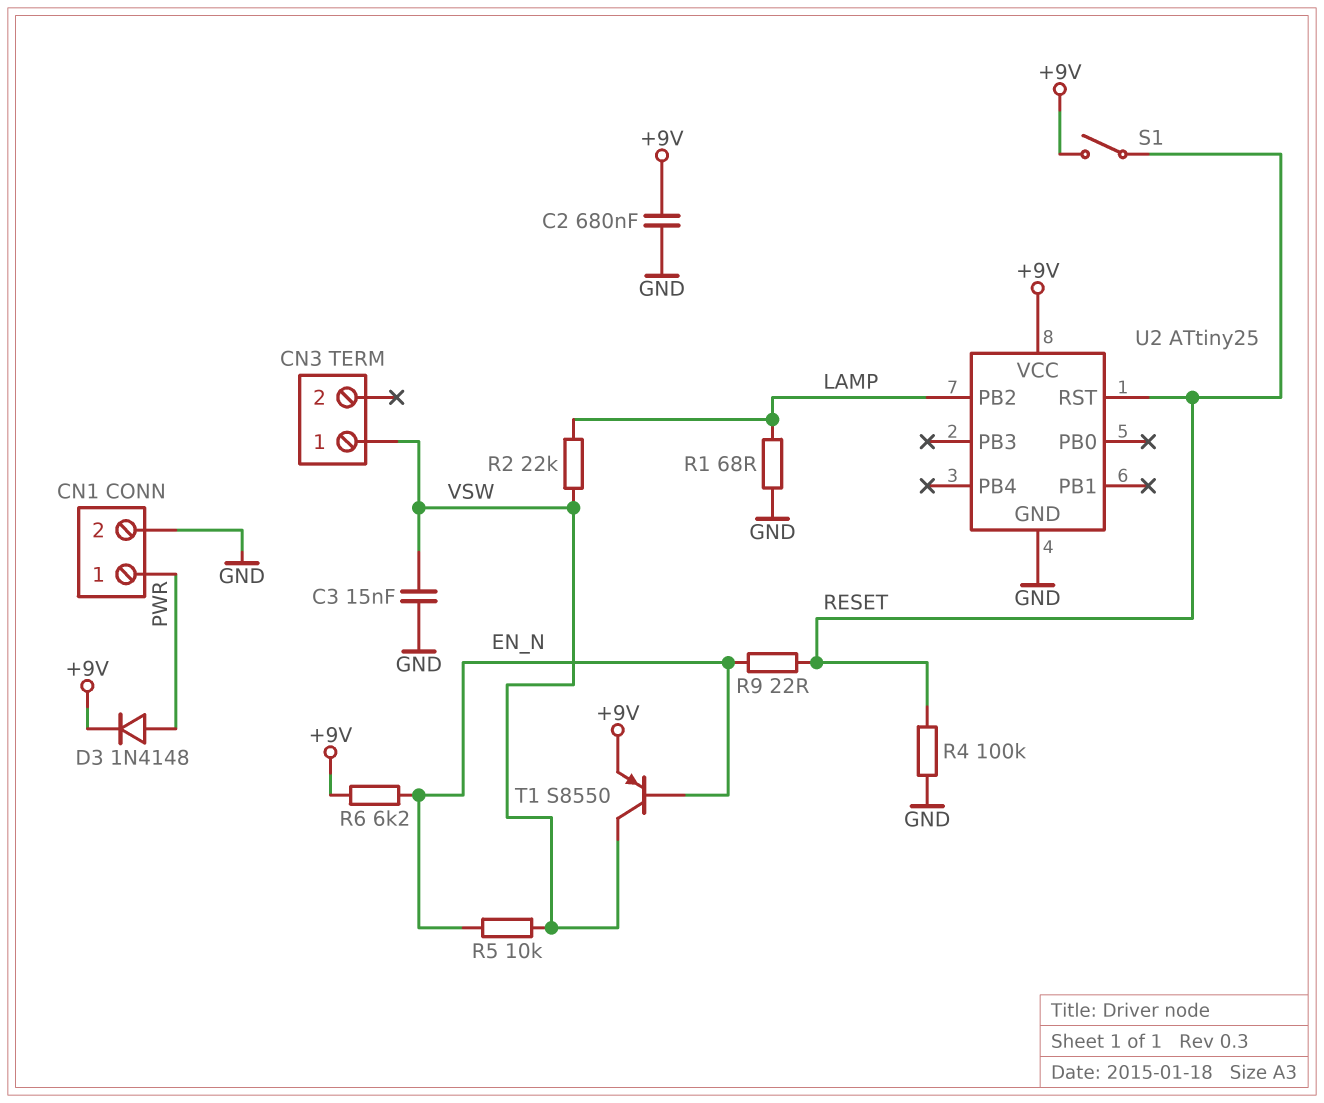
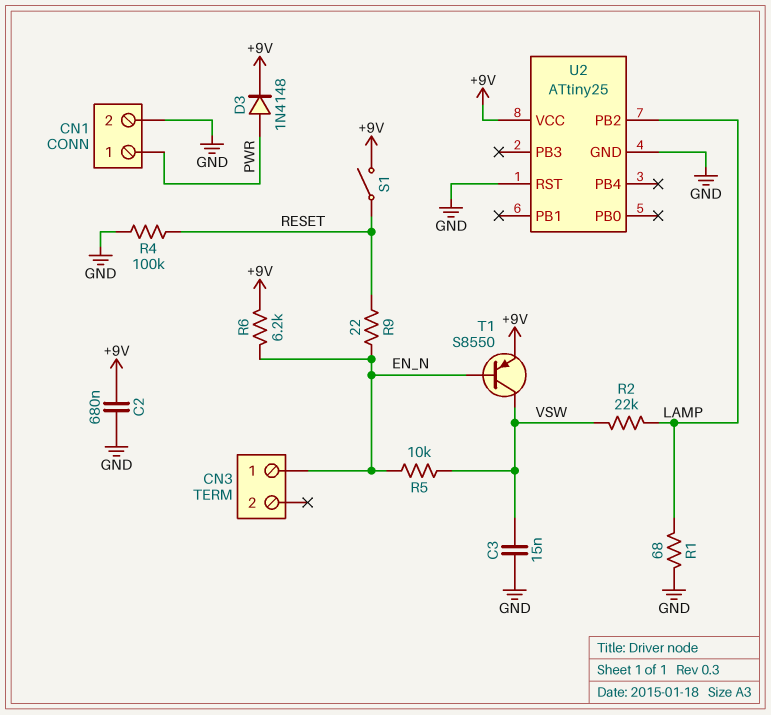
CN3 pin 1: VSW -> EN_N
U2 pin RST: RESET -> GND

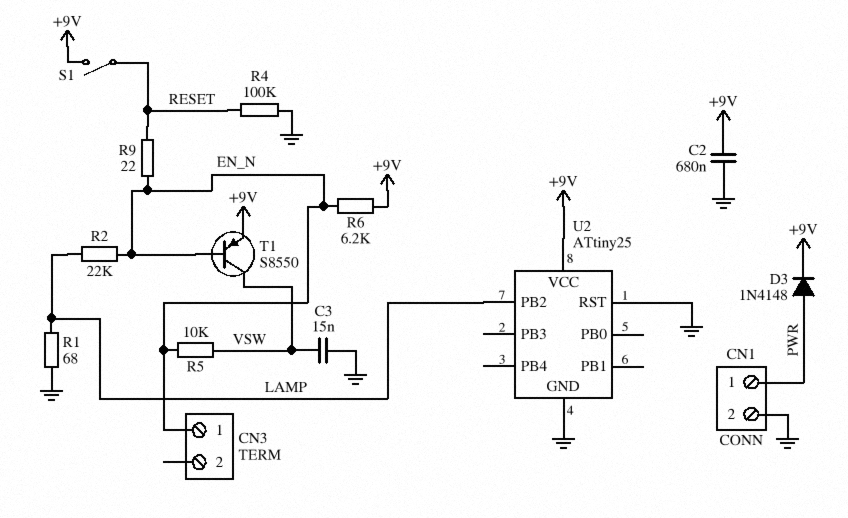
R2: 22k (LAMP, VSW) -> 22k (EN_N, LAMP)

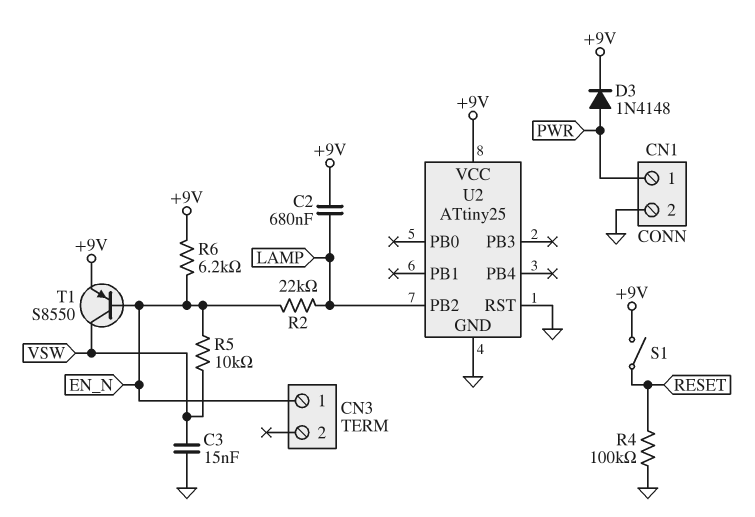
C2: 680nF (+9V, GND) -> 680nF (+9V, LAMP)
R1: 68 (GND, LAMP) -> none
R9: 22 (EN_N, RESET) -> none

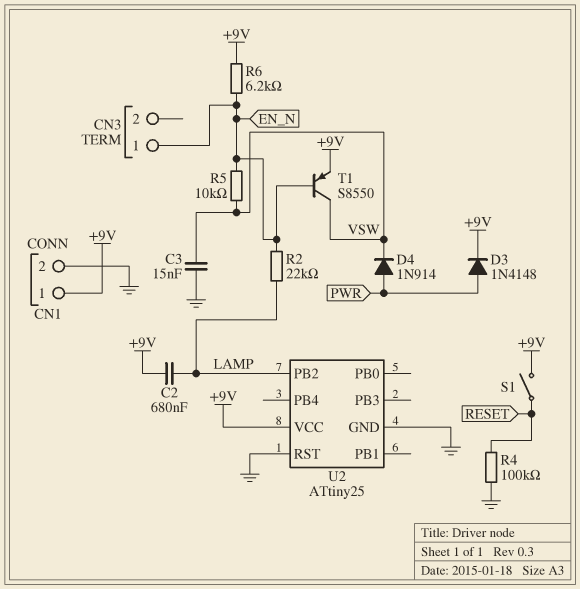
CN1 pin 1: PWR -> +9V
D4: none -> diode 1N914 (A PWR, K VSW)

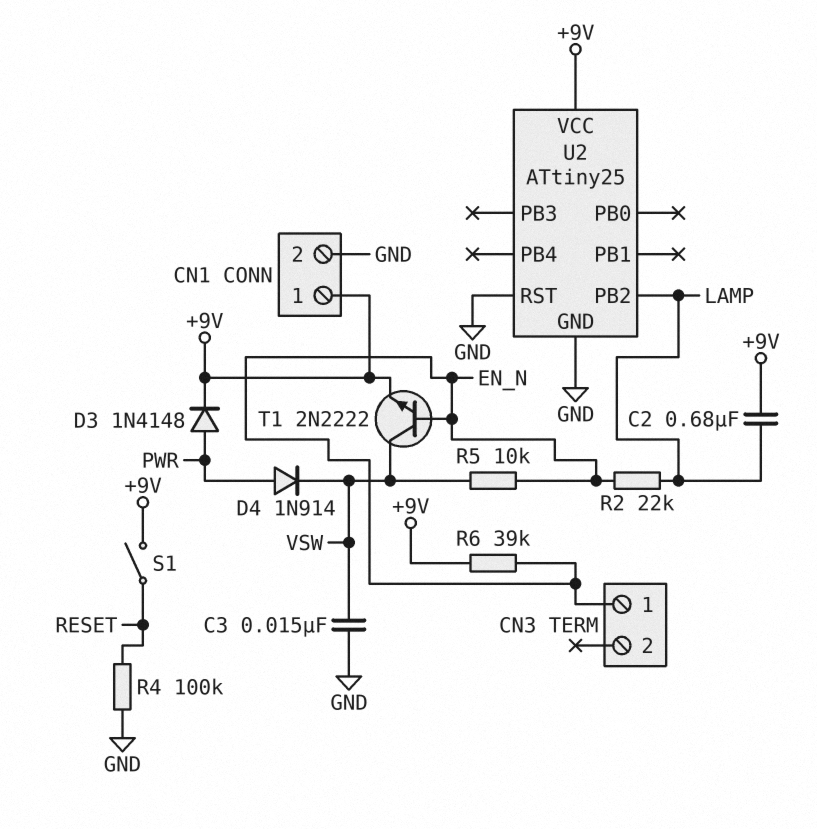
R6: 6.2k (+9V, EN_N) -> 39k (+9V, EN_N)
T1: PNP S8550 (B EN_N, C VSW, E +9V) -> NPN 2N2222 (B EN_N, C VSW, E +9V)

----------

WHAT NEEDS TO BE DONE:
The string to find is "LAMP"; copy every line of the listing that has it.

REPLY:
R2: 22k (LAMP, VSW) -> 22k (EN_N, LAMP)
C2: 680nF (+9V, GND) -> 680nF (+9V, LAMP)
R1: 68 (GND, LAMP) -> none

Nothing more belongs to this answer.